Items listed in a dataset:
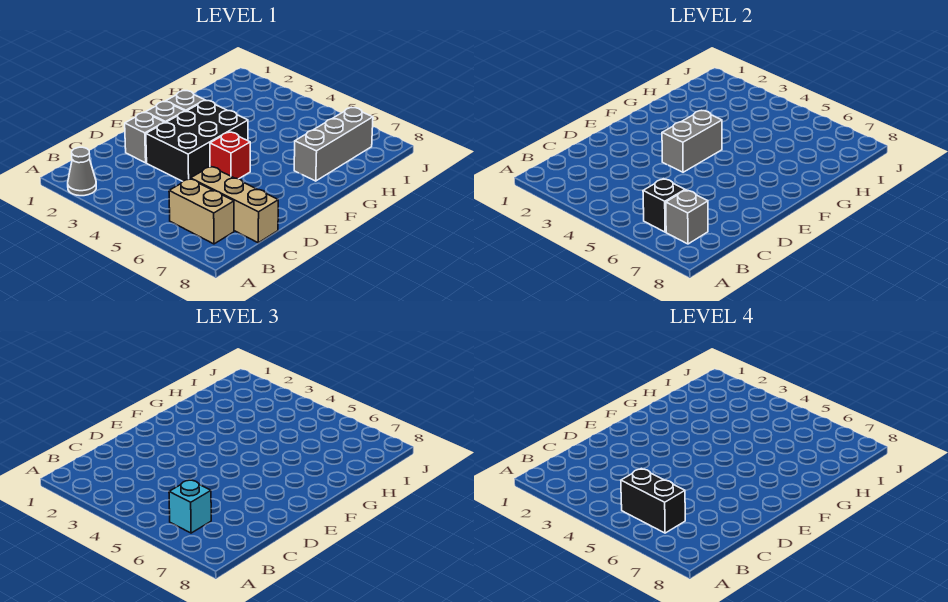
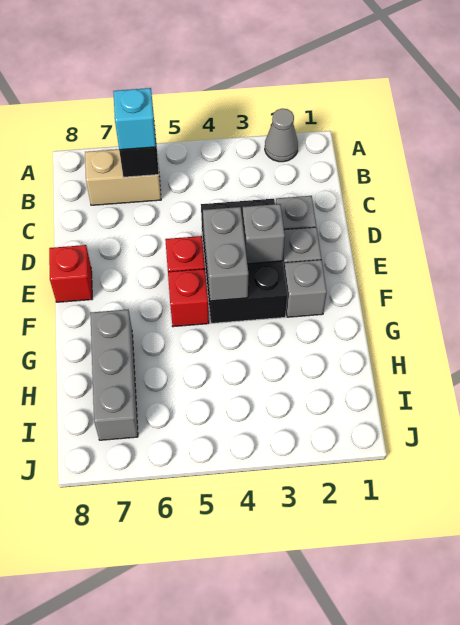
black brick B5:B6 level 4 -> none
grey brick B7 level 2 -> grey brick E3 level 2
tan brick C6:C8 level 1 -> none
none -> red brick E8 level 1
none -> red brick F5 level 1

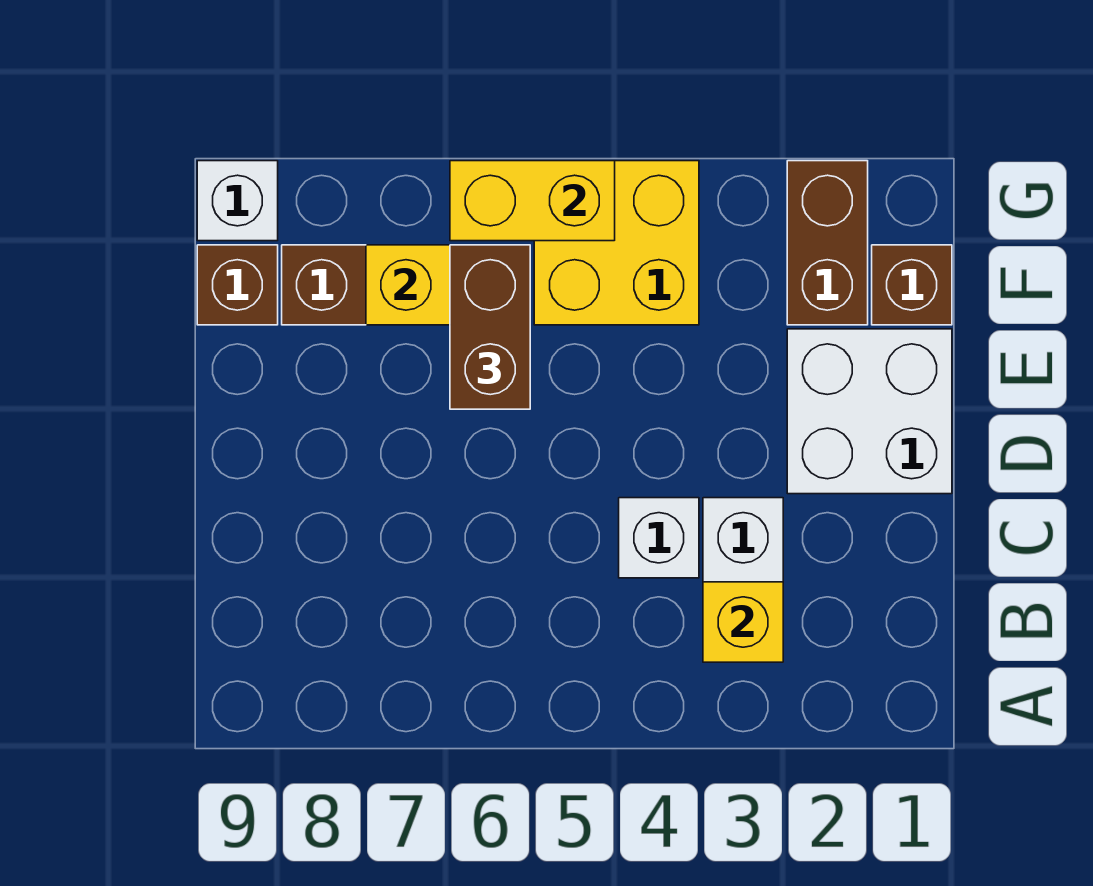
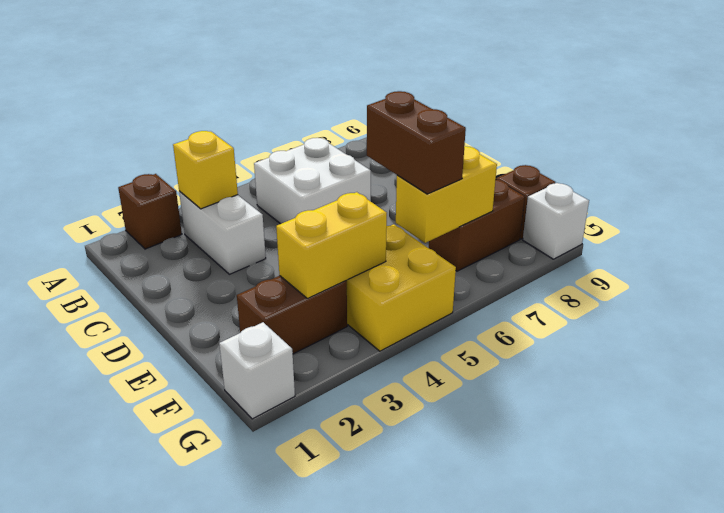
white brick C4 level 1 -> white brick G1 level 1
white brick D1:E2 level 1 -> white brick B5:C6 level 1
brown brick F1 level 1 -> brown brick A2 level 1
brown brick F2:G2 level 1 -> brown brick F2:F3 level 1
yellow brick G5:G6 level 2 -> yellow brick F3:F4 level 2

**What you need to do:** Only the lines from the line holding "none -> red brick F5 level 1" through the last line above belong in the answer, repeated exactly; the pictures do not.

**Result:**
none -> red brick F5 level 1

white brick C4 level 1 -> white brick G1 level 1
white brick D1:E2 level 1 -> white brick B5:C6 level 1
brown brick F1 level 1 -> brown brick A2 level 1
brown brick F2:G2 level 1 -> brown brick F2:F3 level 1
yellow brick G5:G6 level 2 -> yellow brick F3:F4 level 2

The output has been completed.